Work request: Keep the pictures out. Copy every line of the listing exactly.

Given records:
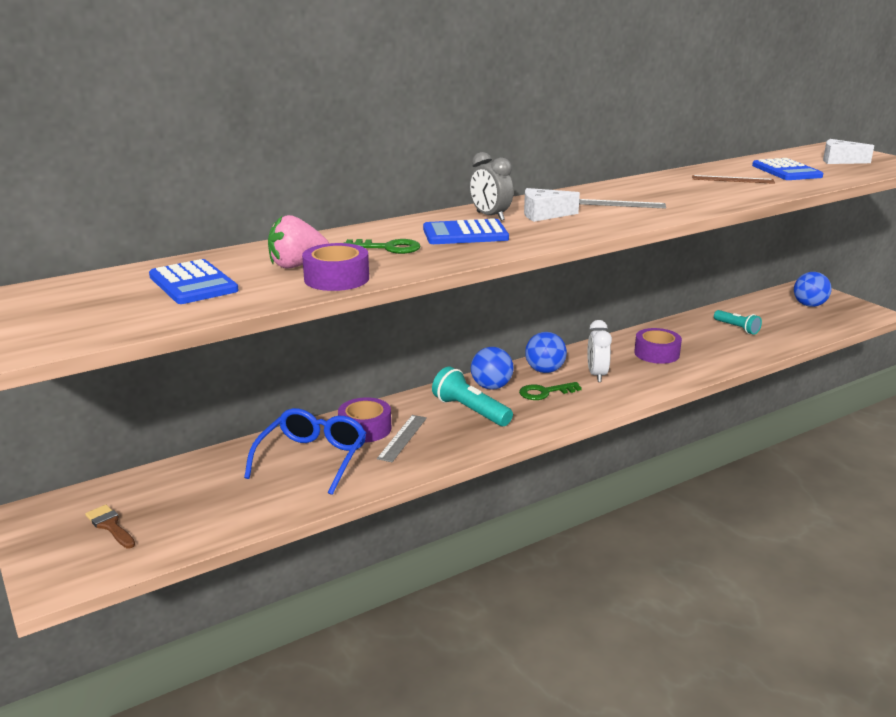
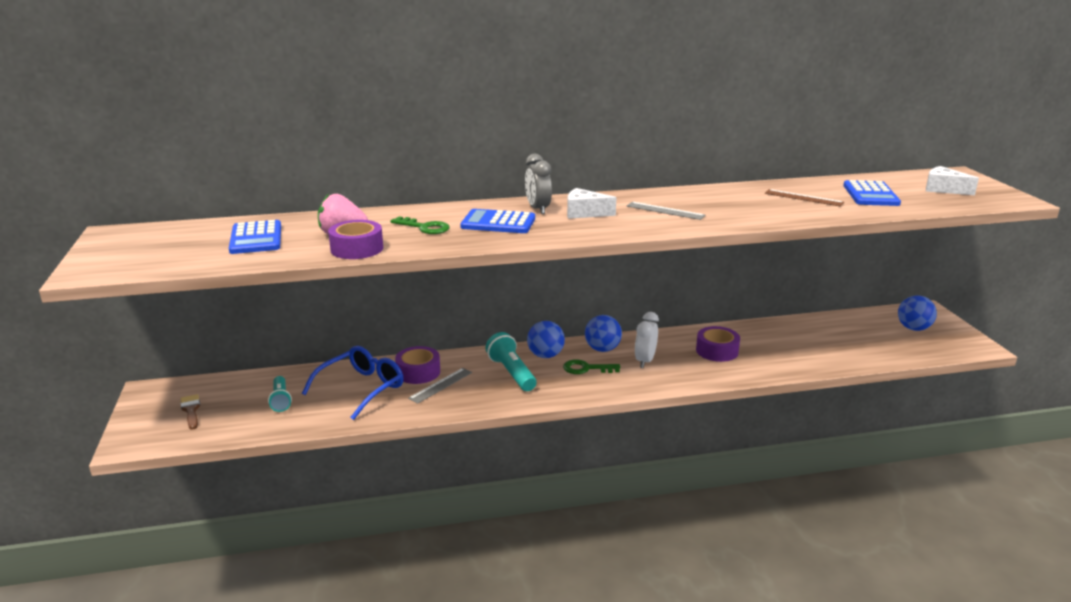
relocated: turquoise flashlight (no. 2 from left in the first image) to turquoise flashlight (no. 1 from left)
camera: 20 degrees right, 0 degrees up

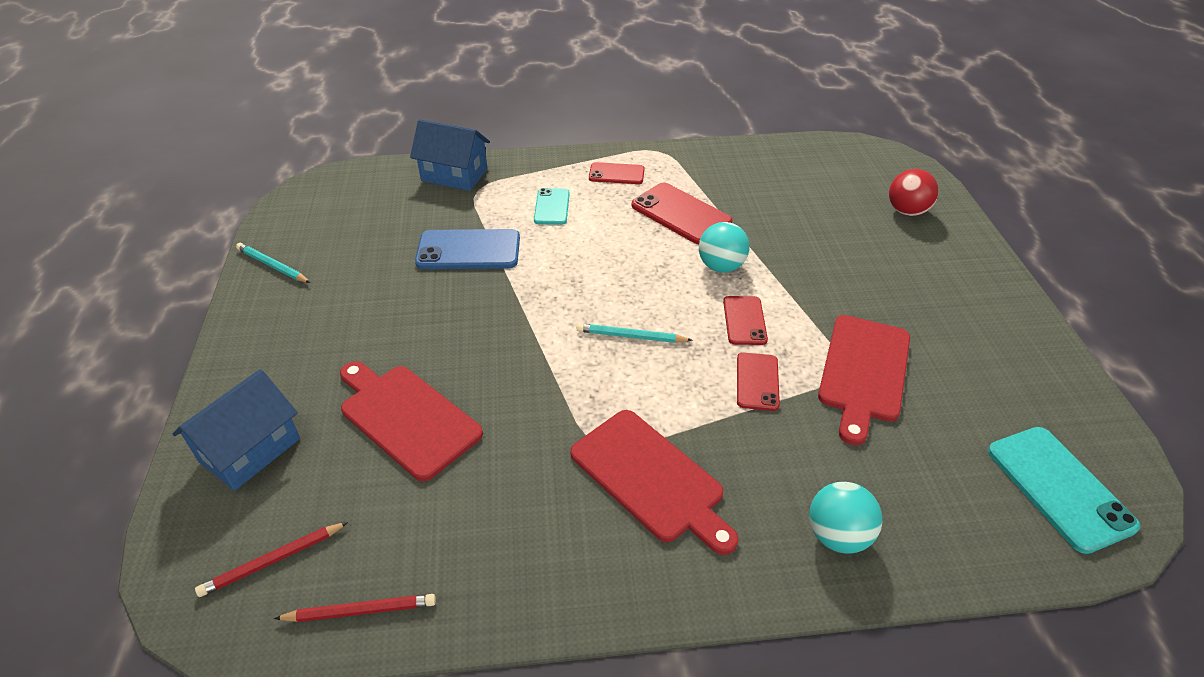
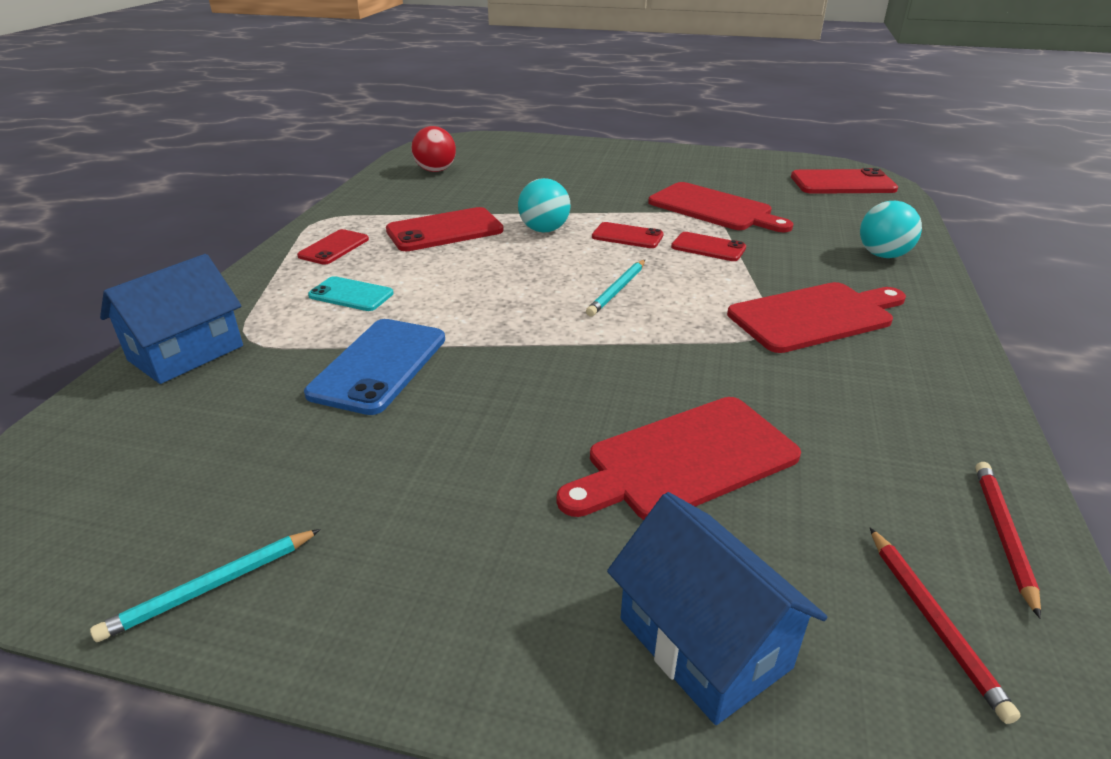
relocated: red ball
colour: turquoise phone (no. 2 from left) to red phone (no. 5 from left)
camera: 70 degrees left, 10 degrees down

Written response:
relocated: turquoise flashlight (no. 2 from left in the first image) to turquoise flashlight (no. 1 from left)
camera: 20 degrees right, 0 degrees up

relocated: red ball
colour: turquoise phone (no. 2 from left) to red phone (no. 5 from left)
camera: 70 degrees left, 10 degrees down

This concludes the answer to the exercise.